The problem =>
Reproduce what is written in the records below exactly, and leave out the images.

===== Records =====

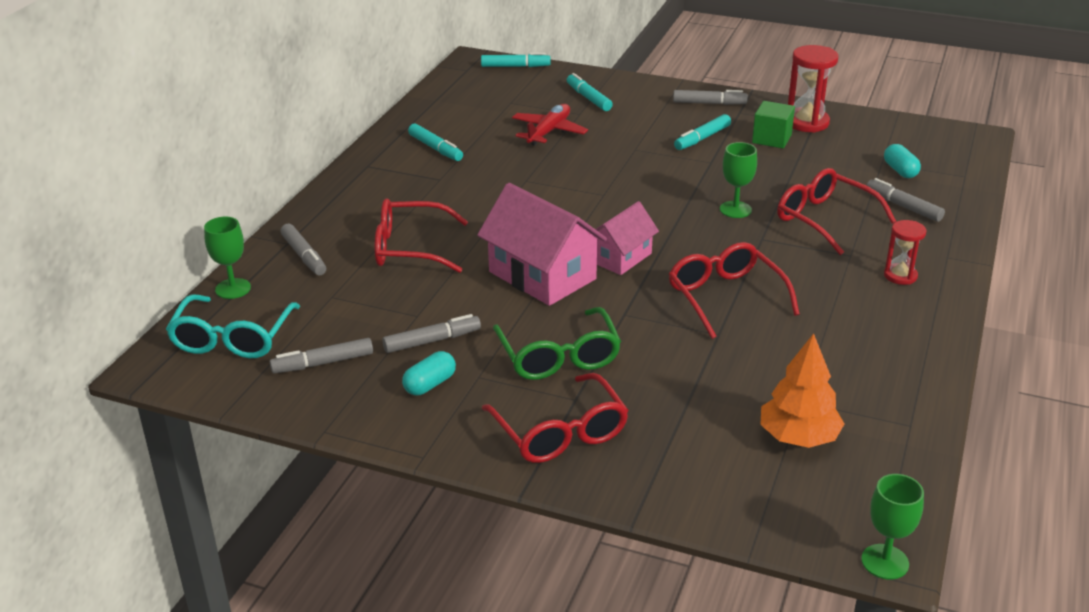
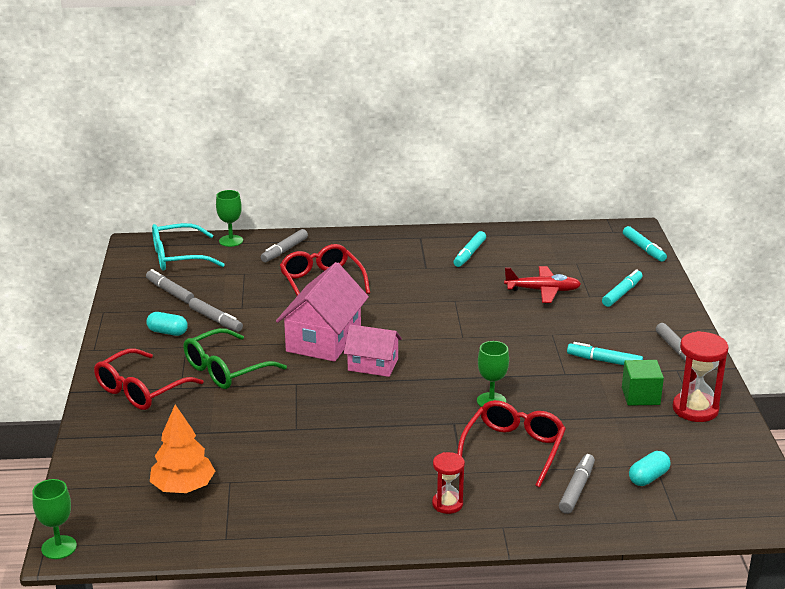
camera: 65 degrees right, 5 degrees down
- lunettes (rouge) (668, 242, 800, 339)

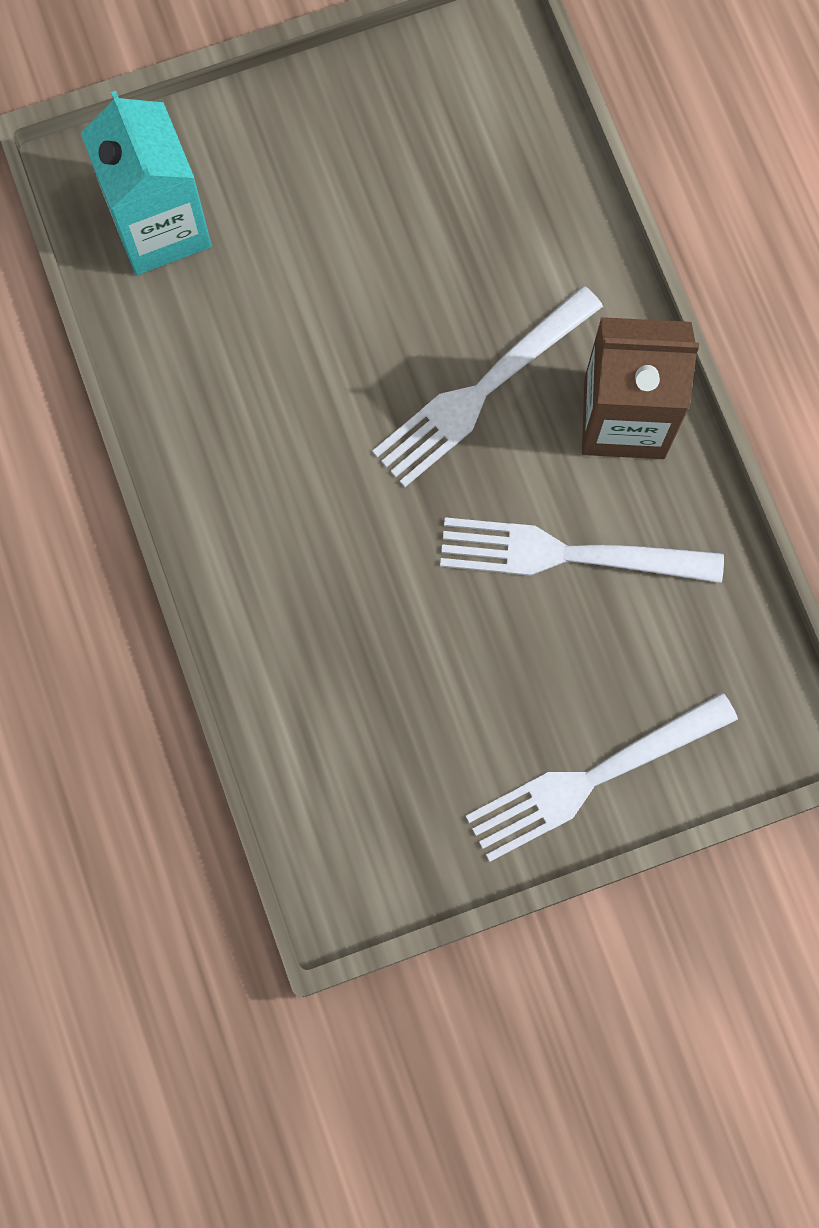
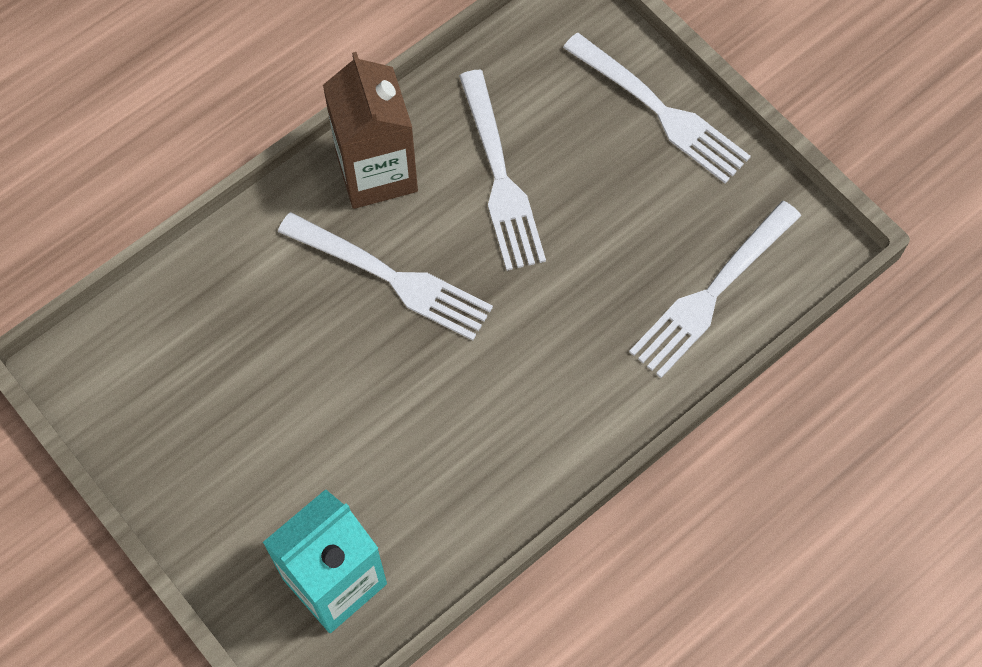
camera: 110 degrees left, 10 degrees down
+ fourchette (blanc) (629, 201, 801, 378)

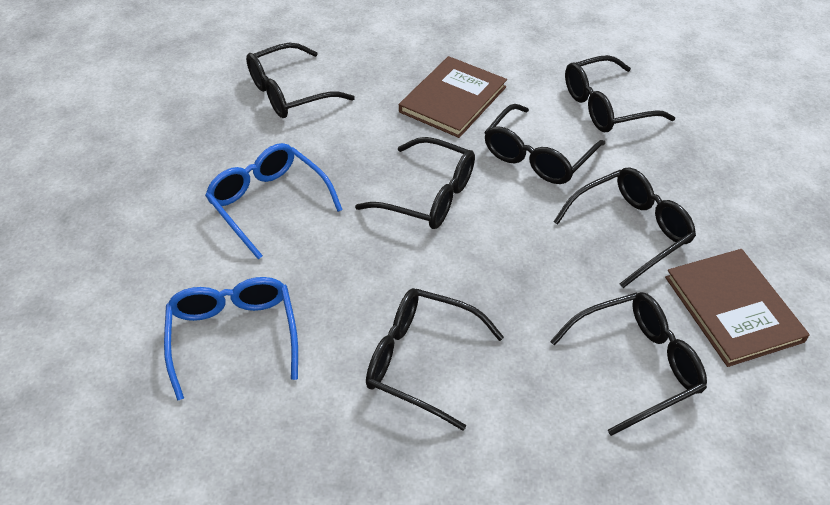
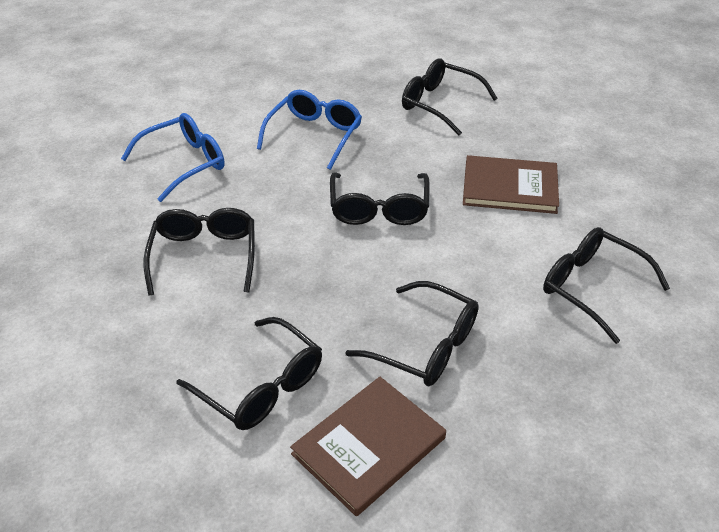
camera: 65 degrees right, 5 degrees down
- lunettes (noir) (484, 104, 605, 184)

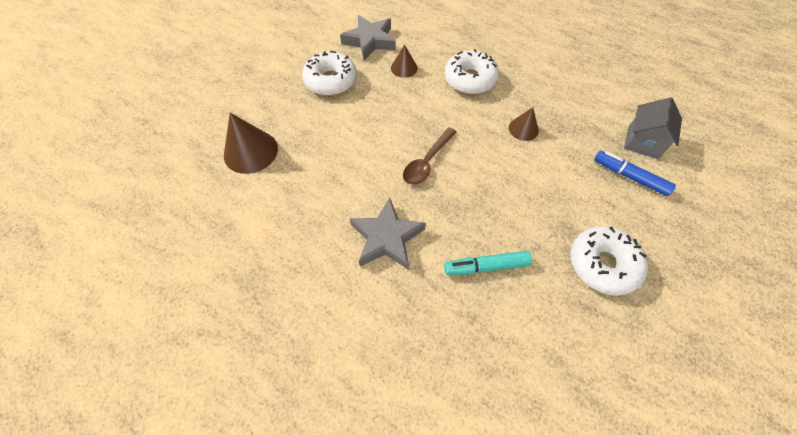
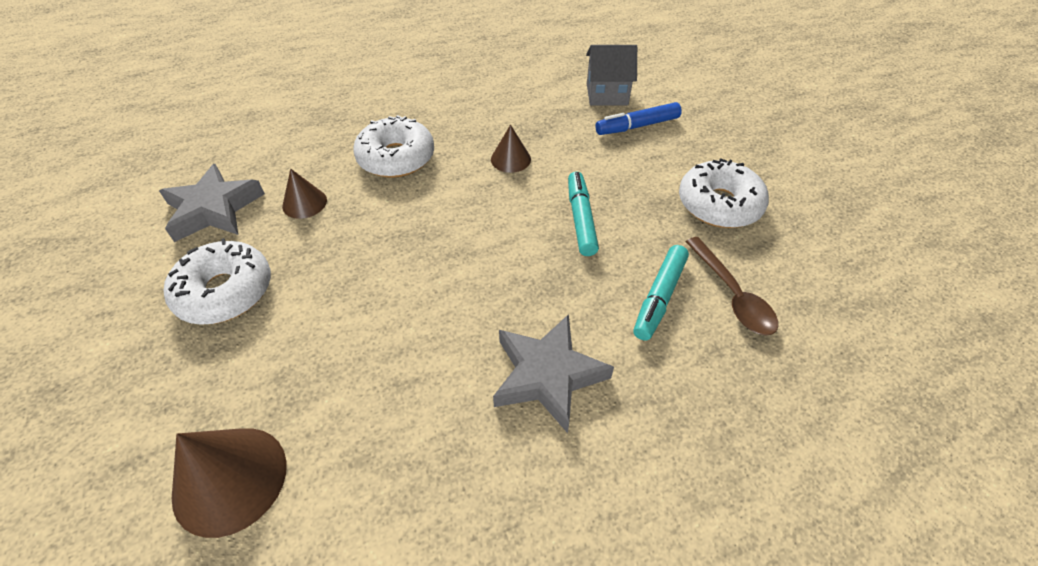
camera: 55 degrees left, 10 degrees down
+ feutre (turquoise) (568, 172, 599, 256)
~ cuillère (marron) (403, 127, 456, 185) to (685, 237, 778, 336)
~ maison (gris) (624, 97, 682, 159) = (586, 45, 637, 106) 60 degrees counterclockwise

=====

Exercise response =>
camera: 65 degrees right, 5 degrees down
- lunettes (rouge) (668, 242, 800, 339)

camera: 110 degrees left, 10 degrees down
+ fourchette (blanc) (629, 201, 801, 378)

camera: 65 degrees right, 5 degrees down
- lunettes (noir) (484, 104, 605, 184)

camera: 55 degrees left, 10 degrees down
+ feutre (turquoise) (568, 172, 599, 256)
~ cuillère (marron) (403, 127, 456, 185) to (685, 237, 778, 336)
~ maison (gris) (624, 97, 682, 159) = (586, 45, 637, 106) 60 degrees counterclockwise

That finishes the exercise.